(Object change listings)
================
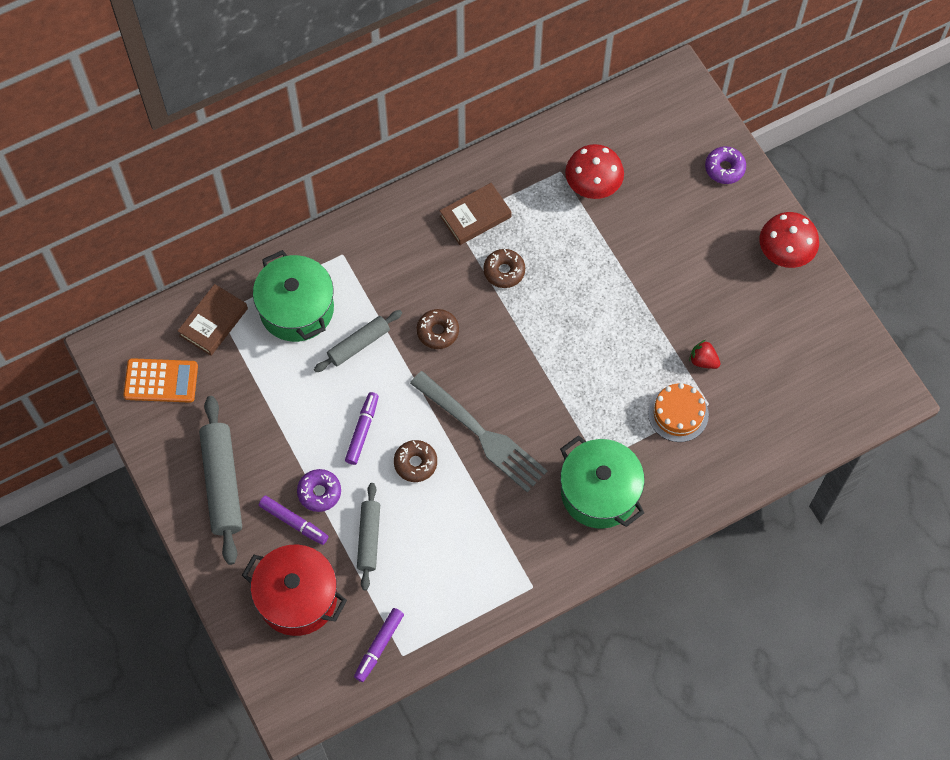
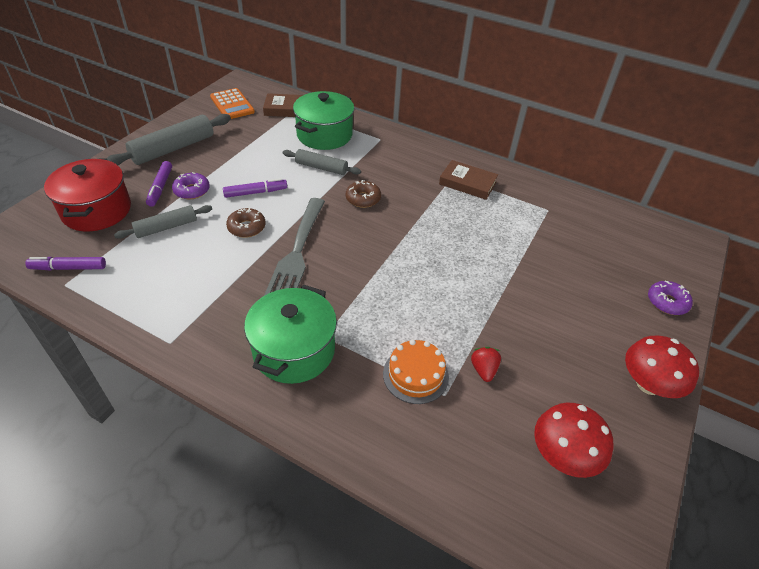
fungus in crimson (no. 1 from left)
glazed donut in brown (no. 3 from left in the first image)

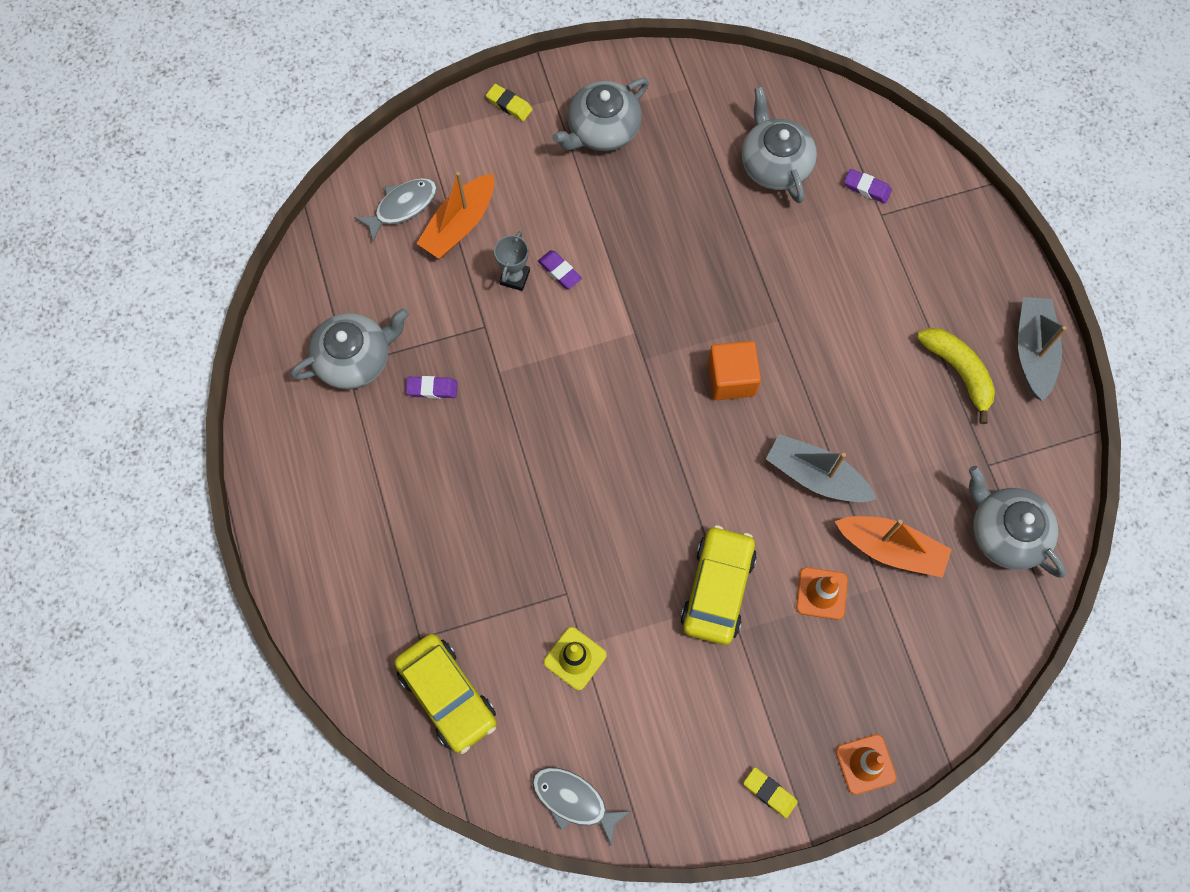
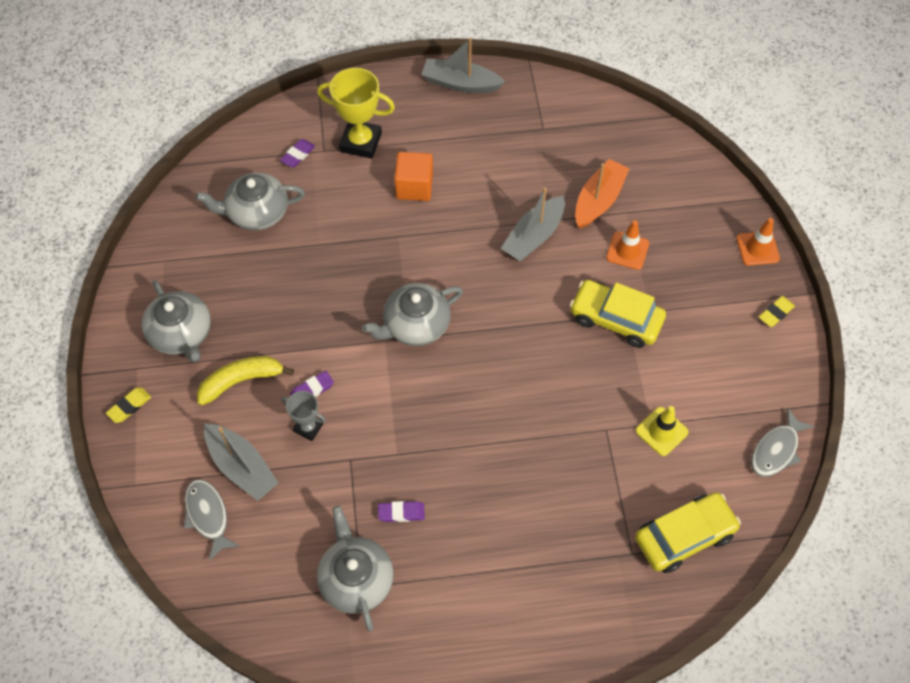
sailboat in ash-grey (no. 1 from left)
banana fruit in golden
block in orange-coloured
pencil eraser in purple (no. 3 from left)
teapot in ash-grey (no. 4 from left)
trophy in golden

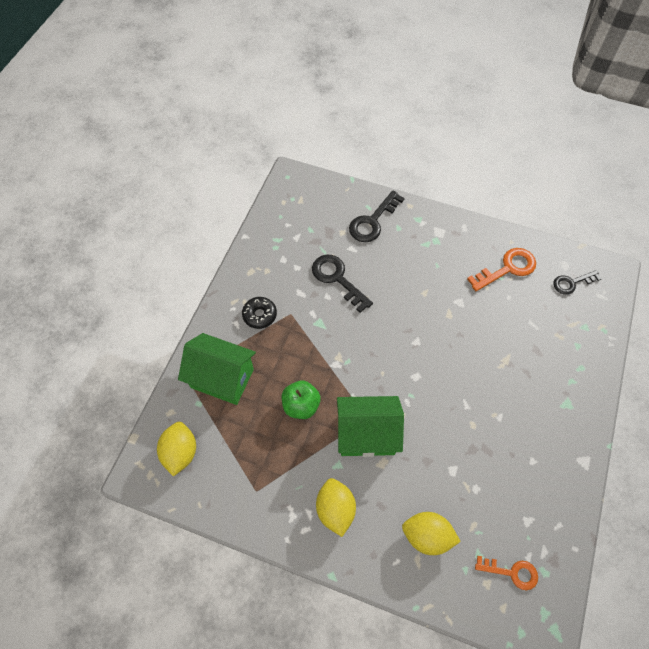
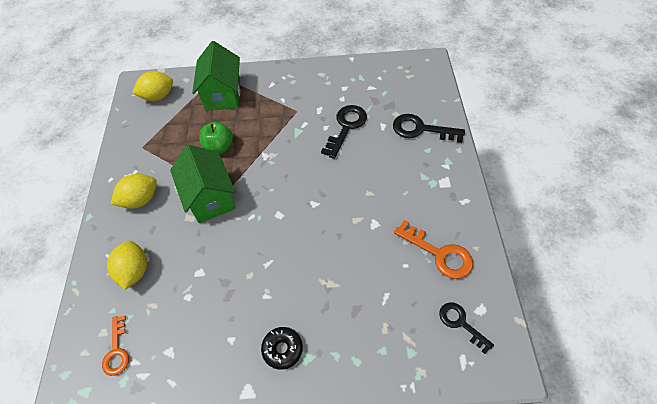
glazed donut in jet-black

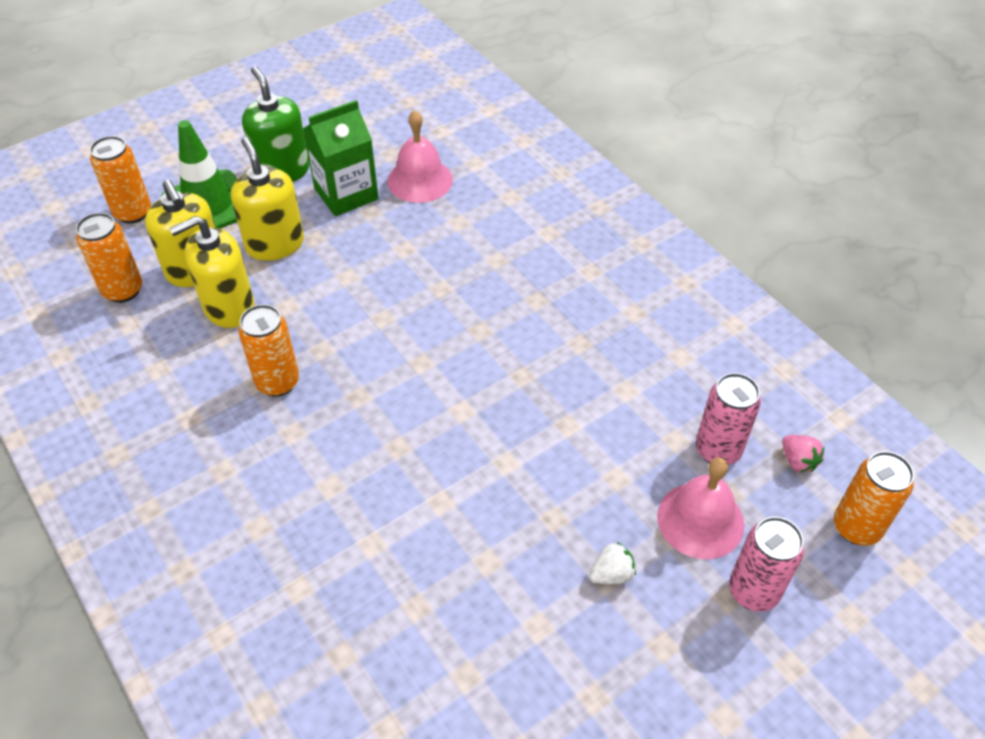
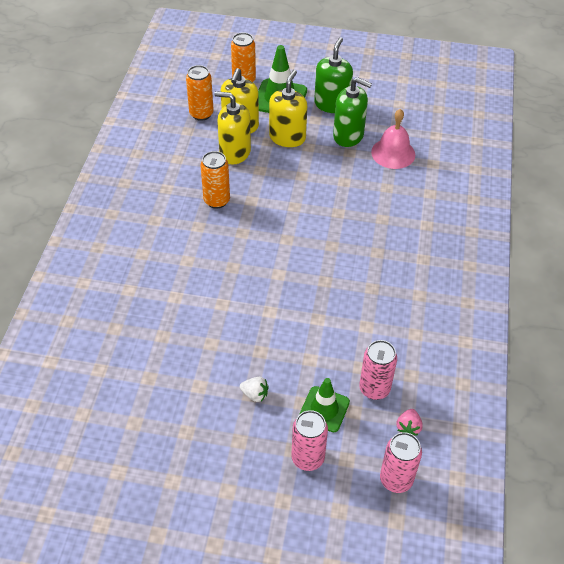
pump bottle in green (no. 2 from left)
can in rosy (no. 3 from left)
road cone in green (no. 2 from left)

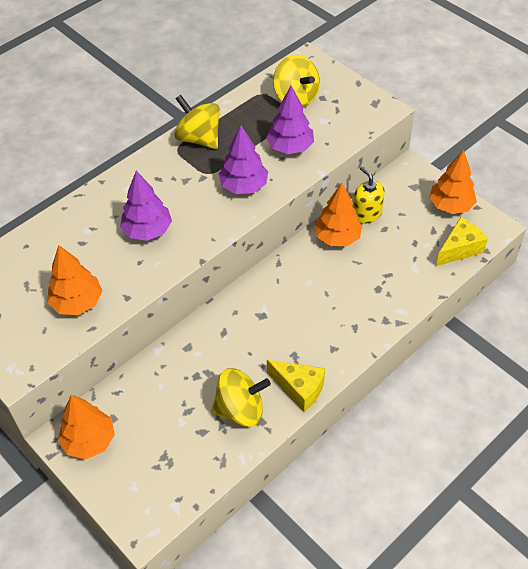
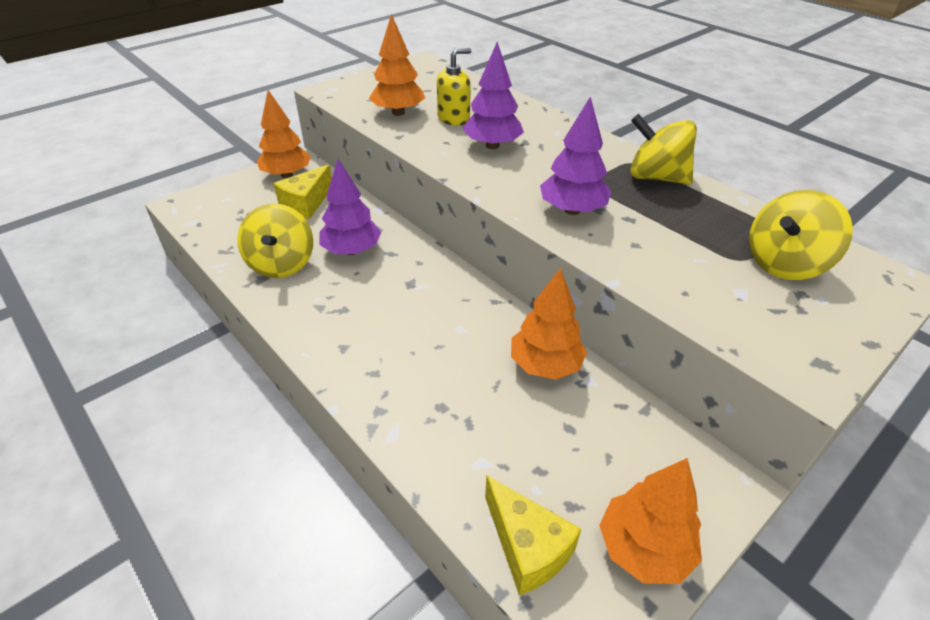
toy tree in purple (no. 1 from left)
toy top in golden (no. 2 from left)
pump bottle in golden
cheese wedge in golden (no. 1 from left)

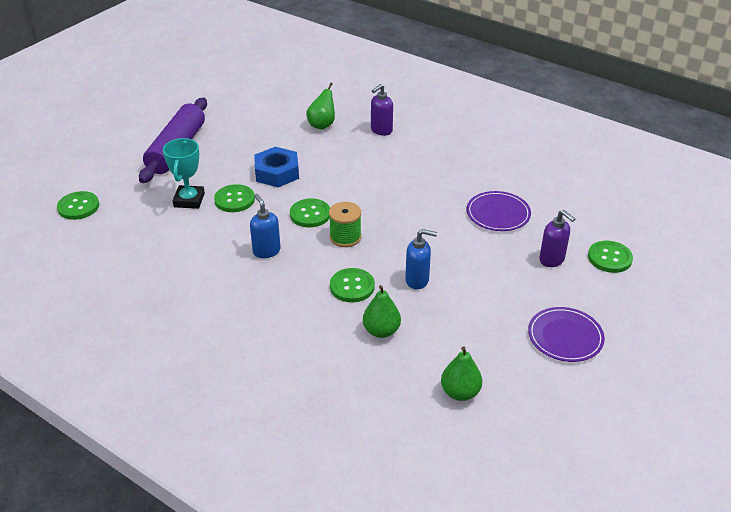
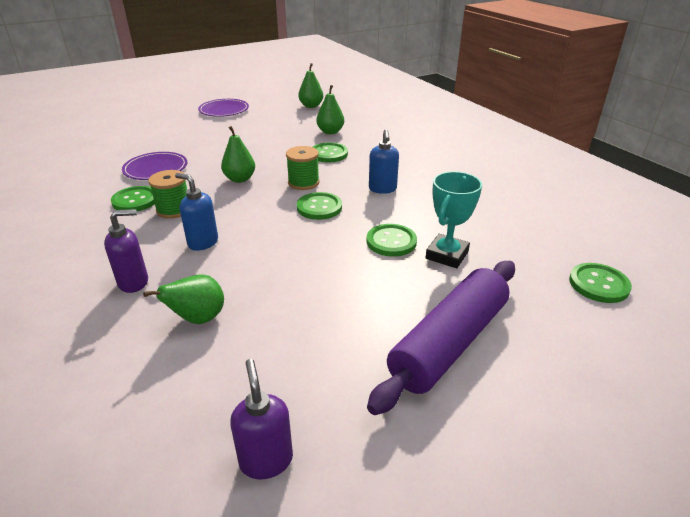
nut in blue
pump bottle in purple (no. 2 from left)
pump bottle in blue (no. 1 from left)
shirt button in green (no. 1 from left)
toy pear in green (no. 2 from left)
spool in green (no. 1 from left)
================
◆ Aim of the exercise ◆
Exact repetition of each line above is expected; images are to be omitted.

◆ Exercise output ◆
fungus in crimson (no. 1 from left)
glazed donut in brown (no. 3 from left in the first image)

sailboat in ash-grey (no. 1 from left)
banana fruit in golden
block in orange-coloured
pencil eraser in purple (no. 3 from left)
teapot in ash-grey (no. 4 from left)
trophy in golden

glazed donut in jet-black

pump bottle in green (no. 2 from left)
can in rosy (no. 3 from left)
road cone in green (no. 2 from left)

toy tree in purple (no. 1 from left)
toy top in golden (no. 2 from left)
pump bottle in golden
cheese wedge in golden (no. 1 from left)

nut in blue
pump bottle in purple (no. 2 from left)
pump bottle in blue (no. 1 from left)
shirt button in green (no. 1 from left)
toy pear in green (no. 2 from left)
spool in green (no. 1 from left)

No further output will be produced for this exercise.